INSTRUCTIONS TO FOLLOW = Write out all the entries below without any change.

DATA EXTRACTS =

------------------------------------------------------------------------

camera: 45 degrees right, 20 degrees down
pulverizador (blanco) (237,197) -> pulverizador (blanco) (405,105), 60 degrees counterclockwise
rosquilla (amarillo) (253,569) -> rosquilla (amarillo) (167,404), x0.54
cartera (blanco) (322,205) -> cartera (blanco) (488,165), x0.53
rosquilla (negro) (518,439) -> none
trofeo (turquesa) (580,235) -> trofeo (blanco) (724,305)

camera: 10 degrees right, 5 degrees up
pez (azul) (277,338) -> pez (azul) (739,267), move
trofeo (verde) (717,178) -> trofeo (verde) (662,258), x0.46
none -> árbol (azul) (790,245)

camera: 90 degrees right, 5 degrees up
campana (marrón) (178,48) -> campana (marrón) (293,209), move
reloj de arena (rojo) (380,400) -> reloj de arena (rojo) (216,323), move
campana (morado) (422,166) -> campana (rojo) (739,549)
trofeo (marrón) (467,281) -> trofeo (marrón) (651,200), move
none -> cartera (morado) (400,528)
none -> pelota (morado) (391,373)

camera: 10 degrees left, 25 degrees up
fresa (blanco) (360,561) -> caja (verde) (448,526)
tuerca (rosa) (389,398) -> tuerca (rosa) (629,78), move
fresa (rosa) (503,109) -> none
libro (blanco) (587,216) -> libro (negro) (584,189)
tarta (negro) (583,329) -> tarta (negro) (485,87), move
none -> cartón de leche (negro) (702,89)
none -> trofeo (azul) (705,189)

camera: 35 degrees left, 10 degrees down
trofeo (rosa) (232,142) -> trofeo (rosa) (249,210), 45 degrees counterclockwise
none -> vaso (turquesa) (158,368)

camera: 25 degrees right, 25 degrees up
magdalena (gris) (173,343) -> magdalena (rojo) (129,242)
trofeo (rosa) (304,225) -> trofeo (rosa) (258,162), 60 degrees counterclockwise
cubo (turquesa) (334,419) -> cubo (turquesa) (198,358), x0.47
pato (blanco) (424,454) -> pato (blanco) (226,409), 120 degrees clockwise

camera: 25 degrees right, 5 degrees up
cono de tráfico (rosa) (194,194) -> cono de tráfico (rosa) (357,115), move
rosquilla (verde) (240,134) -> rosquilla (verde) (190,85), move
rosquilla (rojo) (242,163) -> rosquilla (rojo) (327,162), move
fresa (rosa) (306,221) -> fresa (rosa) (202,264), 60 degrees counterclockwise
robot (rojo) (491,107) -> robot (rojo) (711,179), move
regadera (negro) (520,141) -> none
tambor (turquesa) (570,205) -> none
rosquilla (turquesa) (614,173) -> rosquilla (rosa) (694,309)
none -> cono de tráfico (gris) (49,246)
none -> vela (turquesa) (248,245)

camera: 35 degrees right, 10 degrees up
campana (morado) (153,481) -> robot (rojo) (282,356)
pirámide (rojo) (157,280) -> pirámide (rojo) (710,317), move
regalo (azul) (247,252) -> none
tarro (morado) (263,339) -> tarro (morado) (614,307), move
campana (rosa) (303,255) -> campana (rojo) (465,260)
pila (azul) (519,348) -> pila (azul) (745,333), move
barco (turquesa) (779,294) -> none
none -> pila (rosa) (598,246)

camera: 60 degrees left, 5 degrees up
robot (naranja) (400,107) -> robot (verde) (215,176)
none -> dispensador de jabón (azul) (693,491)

------------------------------------------------------------------------

PROBLEM SOLUTION =
camera: 45 degrees right, 20 degrees down
pulverizador (blanco) (237,197) -> pulverizador (blanco) (405,105), 60 degrees counterclockwise
rosquilla (amarillo) (253,569) -> rosquilla (amarillo) (167,404), x0.54
cartera (blanco) (322,205) -> cartera (blanco) (488,165), x0.53
rosquilla (negro) (518,439) -> none
trofeo (turquesa) (580,235) -> trofeo (blanco) (724,305)

camera: 10 degrees right, 5 degrees up
pez (azul) (277,338) -> pez (azul) (739,267), move
trofeo (verde) (717,178) -> trofeo (verde) (662,258), x0.46
none -> árbol (azul) (790,245)

camera: 90 degrees right, 5 degrees up
campana (marrón) (178,48) -> campana (marrón) (293,209), move
reloj de arena (rojo) (380,400) -> reloj de arena (rojo) (216,323), move
campana (morado) (422,166) -> campana (rojo) (739,549)
trofeo (marrón) (467,281) -> trofeo (marrón) (651,200), move
none -> cartera (morado) (400,528)
none -> pelota (morado) (391,373)

camera: 10 degrees left, 25 degrees up
fresa (blanco) (360,561) -> caja (verde) (448,526)
tuerca (rosa) (389,398) -> tuerca (rosa) (629,78), move
fresa (rosa) (503,109) -> none
libro (blanco) (587,216) -> libro (negro) (584,189)
tarta (negro) (583,329) -> tarta (negro) (485,87), move
none -> cartón de leche (negro) (702,89)
none -> trofeo (azul) (705,189)

camera: 35 degrees left, 10 degrees down
trofeo (rosa) (232,142) -> trofeo (rosa) (249,210), 45 degrees counterclockwise
none -> vaso (turquesa) (158,368)

camera: 25 degrees right, 25 degrees up
magdalena (gris) (173,343) -> magdalena (rojo) (129,242)
trofeo (rosa) (304,225) -> trofeo (rosa) (258,162), 60 degrees counterclockwise
cubo (turquesa) (334,419) -> cubo (turquesa) (198,358), x0.47
pato (blanco) (424,454) -> pato (blanco) (226,409), 120 degrees clockwise

camera: 25 degrees right, 5 degrees up
cono de tráfico (rosa) (194,194) -> cono de tráfico (rosa) (357,115), move
rosquilla (verde) (240,134) -> rosquilla (verde) (190,85), move
rosquilla (rojo) (242,163) -> rosquilla (rojo) (327,162), move
fresa (rosa) (306,221) -> fresa (rosa) (202,264), 60 degrees counterclockwise
robot (rojo) (491,107) -> robot (rojo) (711,179), move
regadera (negro) (520,141) -> none
tambor (turquesa) (570,205) -> none
rosquilla (turquesa) (614,173) -> rosquilla (rosa) (694,309)
none -> cono de tráfico (gris) (49,246)
none -> vela (turquesa) (248,245)

camera: 35 degrees right, 10 degrees up
campana (morado) (153,481) -> robot (rojo) (282,356)
pirámide (rojo) (157,280) -> pirámide (rojo) (710,317), move
regalo (azul) (247,252) -> none
tarro (morado) (263,339) -> tarro (morado) (614,307), move
campana (rosa) (303,255) -> campana (rojo) (465,260)
pila (azul) (519,348) -> pila (azul) (745,333), move
barco (turquesa) (779,294) -> none
none -> pila (rosa) (598,246)

camera: 60 degrees left, 5 degrees up
robot (naranja) (400,107) -> robot (verde) (215,176)
none -> dispensador de jabón (azul) (693,491)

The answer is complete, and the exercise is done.